%%
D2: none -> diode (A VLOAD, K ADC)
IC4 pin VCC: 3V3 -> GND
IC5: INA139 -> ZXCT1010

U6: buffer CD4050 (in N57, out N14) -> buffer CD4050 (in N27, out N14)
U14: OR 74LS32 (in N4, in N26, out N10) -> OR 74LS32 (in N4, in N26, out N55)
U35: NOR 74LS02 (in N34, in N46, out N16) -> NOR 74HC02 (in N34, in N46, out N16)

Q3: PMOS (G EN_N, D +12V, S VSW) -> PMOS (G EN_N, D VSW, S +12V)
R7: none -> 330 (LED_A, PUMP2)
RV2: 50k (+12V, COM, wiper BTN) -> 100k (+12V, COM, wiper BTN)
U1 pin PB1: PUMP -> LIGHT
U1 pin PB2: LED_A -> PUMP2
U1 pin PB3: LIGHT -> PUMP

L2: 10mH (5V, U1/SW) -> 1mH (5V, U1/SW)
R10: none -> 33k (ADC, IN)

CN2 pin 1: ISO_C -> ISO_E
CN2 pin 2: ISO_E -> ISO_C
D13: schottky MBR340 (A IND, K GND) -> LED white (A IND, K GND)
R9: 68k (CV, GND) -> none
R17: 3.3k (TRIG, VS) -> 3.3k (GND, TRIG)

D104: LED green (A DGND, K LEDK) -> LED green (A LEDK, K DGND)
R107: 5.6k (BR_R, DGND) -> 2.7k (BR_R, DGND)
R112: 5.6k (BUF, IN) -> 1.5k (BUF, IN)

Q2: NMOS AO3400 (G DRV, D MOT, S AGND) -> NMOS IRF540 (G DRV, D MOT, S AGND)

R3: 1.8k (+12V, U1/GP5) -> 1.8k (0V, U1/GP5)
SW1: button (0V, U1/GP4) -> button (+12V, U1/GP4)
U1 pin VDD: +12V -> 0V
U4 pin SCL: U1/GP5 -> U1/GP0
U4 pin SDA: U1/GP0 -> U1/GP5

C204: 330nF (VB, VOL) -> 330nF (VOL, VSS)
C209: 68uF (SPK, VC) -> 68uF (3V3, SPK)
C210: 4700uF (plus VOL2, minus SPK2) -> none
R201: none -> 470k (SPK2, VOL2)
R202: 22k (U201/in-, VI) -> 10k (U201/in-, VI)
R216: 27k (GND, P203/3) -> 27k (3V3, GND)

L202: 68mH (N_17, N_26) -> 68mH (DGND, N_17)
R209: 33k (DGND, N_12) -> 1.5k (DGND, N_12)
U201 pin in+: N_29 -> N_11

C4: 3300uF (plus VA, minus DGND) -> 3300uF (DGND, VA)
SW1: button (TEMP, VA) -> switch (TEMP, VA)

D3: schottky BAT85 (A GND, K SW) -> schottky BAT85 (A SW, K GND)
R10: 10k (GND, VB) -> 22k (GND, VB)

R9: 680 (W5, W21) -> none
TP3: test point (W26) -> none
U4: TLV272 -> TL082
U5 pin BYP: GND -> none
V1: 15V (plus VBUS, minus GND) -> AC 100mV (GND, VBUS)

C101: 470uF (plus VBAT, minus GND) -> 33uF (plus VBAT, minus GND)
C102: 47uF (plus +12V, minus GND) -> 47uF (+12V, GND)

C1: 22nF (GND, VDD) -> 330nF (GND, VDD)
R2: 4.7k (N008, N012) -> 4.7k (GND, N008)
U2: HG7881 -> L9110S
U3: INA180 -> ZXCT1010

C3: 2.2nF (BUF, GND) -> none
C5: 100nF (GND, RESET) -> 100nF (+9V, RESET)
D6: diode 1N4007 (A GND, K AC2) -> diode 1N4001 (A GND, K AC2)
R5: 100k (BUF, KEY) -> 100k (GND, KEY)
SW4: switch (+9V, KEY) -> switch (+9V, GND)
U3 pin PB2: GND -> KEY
%%
▸ Task brief
Word for word, return the entire listing above.

▸ The answer
D2: none -> diode (A VLOAD, K ADC)
IC4 pin VCC: 3V3 -> GND
IC5: INA139 -> ZXCT1010

U6: buffer CD4050 (in N57, out N14) -> buffer CD4050 (in N27, out N14)
U14: OR 74LS32 (in N4, in N26, out N10) -> OR 74LS32 (in N4, in N26, out N55)
U35: NOR 74LS02 (in N34, in N46, out N16) -> NOR 74HC02 (in N34, in N46, out N16)

Q3: PMOS (G EN_N, D +12V, S VSW) -> PMOS (G EN_N, D VSW, S +12V)
R7: none -> 330 (LED_A, PUMP2)
RV2: 50k (+12V, COM, wiper BTN) -> 100k (+12V, COM, wiper BTN)
U1 pin PB1: PUMP -> LIGHT
U1 pin PB2: LED_A -> PUMP2
U1 pin PB3: LIGHT -> PUMP

L2: 10mH (5V, U1/SW) -> 1mH (5V, U1/SW)
R10: none -> 33k (ADC, IN)

CN2 pin 1: ISO_C -> ISO_E
CN2 pin 2: ISO_E -> ISO_C
D13: schottky MBR340 (A IND, K GND) -> LED white (A IND, K GND)
R9: 68k (CV, GND) -> none
R17: 3.3k (TRIG, VS) -> 3.3k (GND, TRIG)

D104: LED green (A DGND, K LEDK) -> LED green (A LEDK, K DGND)
R107: 5.6k (BR_R, DGND) -> 2.7k (BR_R, DGND)
R112: 5.6k (BUF, IN) -> 1.5k (BUF, IN)

Q2: NMOS AO3400 (G DRV, D MOT, S AGND) -> NMOS IRF540 (G DRV, D MOT, S AGND)

R3: 1.8k (+12V, U1/GP5) -> 1.8k (0V, U1/GP5)
SW1: button (0V, U1/GP4) -> button (+12V, U1/GP4)
U1 pin VDD: +12V -> 0V
U4 pin SCL: U1/GP5 -> U1/GP0
U4 pin SDA: U1/GP0 -> U1/GP5

C204: 330nF (VB, VOL) -> 330nF (VOL, VSS)
C209: 68uF (SPK, VC) -> 68uF (3V3, SPK)
C210: 4700uF (plus VOL2, minus SPK2) -> none
R201: none -> 470k (SPK2, VOL2)
R202: 22k (U201/in-, VI) -> 10k (U201/in-, VI)
R216: 27k (GND, P203/3) -> 27k (3V3, GND)

L202: 68mH (N_17, N_26) -> 68mH (DGND, N_17)
R209: 33k (DGND, N_12) -> 1.5k (DGND, N_12)
U201 pin in+: N_29 -> N_11

C4: 3300uF (plus VA, minus DGND) -> 3300uF (DGND, VA)
SW1: button (TEMP, VA) -> switch (TEMP, VA)

D3: schottky BAT85 (A GND, K SW) -> schottky BAT85 (A SW, K GND)
R10: 10k (GND, VB) -> 22k (GND, VB)

R9: 680 (W5, W21) -> none
TP3: test point (W26) -> none
U4: TLV272 -> TL082
U5 pin BYP: GND -> none
V1: 15V (plus VBUS, minus GND) -> AC 100mV (GND, VBUS)

C101: 470uF (plus VBAT, minus GND) -> 33uF (plus VBAT, minus GND)
C102: 47uF (plus +12V, minus GND) -> 47uF (+12V, GND)

C1: 22nF (GND, VDD) -> 330nF (GND, VDD)
R2: 4.7k (N008, N012) -> 4.7k (GND, N008)
U2: HG7881 -> L9110S
U3: INA180 -> ZXCT1010

C3: 2.2nF (BUF, GND) -> none
C5: 100nF (GND, RESET) -> 100nF (+9V, RESET)
D6: diode 1N4007 (A GND, K AC2) -> diode 1N4001 (A GND, K AC2)
R5: 100k (BUF, KEY) -> 100k (GND, KEY)
SW4: switch (+9V, KEY) -> switch (+9V, GND)
U3 pin PB2: GND -> KEY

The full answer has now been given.